Below are entries. Reproduce exactly the lines between the line holding "brown square: (61, 68) -> (82, 96), turned 32" and the line holding "green ellipse: (98, 163) -> (134, 281), moved", inclusive, and only those.

* * * * * * *

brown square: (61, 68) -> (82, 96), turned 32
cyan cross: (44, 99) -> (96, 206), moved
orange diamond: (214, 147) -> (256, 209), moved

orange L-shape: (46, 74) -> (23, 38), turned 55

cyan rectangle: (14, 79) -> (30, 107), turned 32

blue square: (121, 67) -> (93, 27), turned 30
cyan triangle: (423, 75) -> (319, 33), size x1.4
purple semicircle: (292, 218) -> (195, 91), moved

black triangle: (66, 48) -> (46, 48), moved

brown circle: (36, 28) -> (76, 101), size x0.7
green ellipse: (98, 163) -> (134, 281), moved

* * * * * * *

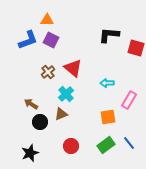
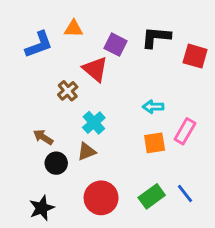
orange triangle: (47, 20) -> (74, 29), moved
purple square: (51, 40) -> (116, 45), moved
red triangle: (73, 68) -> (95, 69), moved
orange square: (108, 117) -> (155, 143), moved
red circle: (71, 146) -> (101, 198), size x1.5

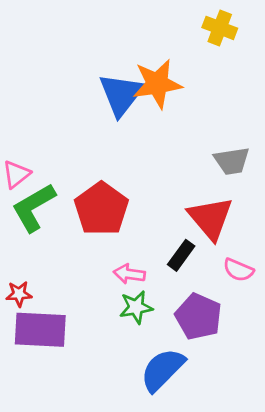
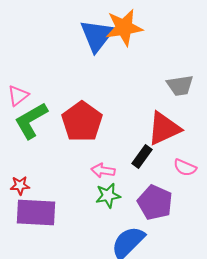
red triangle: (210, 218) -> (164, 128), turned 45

* * * * * * *

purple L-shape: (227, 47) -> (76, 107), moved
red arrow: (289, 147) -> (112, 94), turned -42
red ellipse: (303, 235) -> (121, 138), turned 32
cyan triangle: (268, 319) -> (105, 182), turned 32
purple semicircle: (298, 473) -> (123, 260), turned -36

* * * * * * *

• COMPLETED EXERCISE:
brown square: (61, 68) -> (82, 96), turned 32
cyan cross: (44, 99) -> (96, 206), moved
orange diamond: (214, 147) -> (256, 209), moved

orange L-shape: (46, 74) -> (23, 38), turned 55

cyan rectangle: (14, 79) -> (30, 107), turned 32

blue square: (121, 67) -> (93, 27), turned 30
cyan triangle: (423, 75) -> (319, 33), size x1.4
purple semicircle: (292, 218) -> (195, 91), moved

black triangle: (66, 48) -> (46, 48), moved

brown circle: (36, 28) -> (76, 101), size x0.7
green ellipse: (98, 163) -> (134, 281), moved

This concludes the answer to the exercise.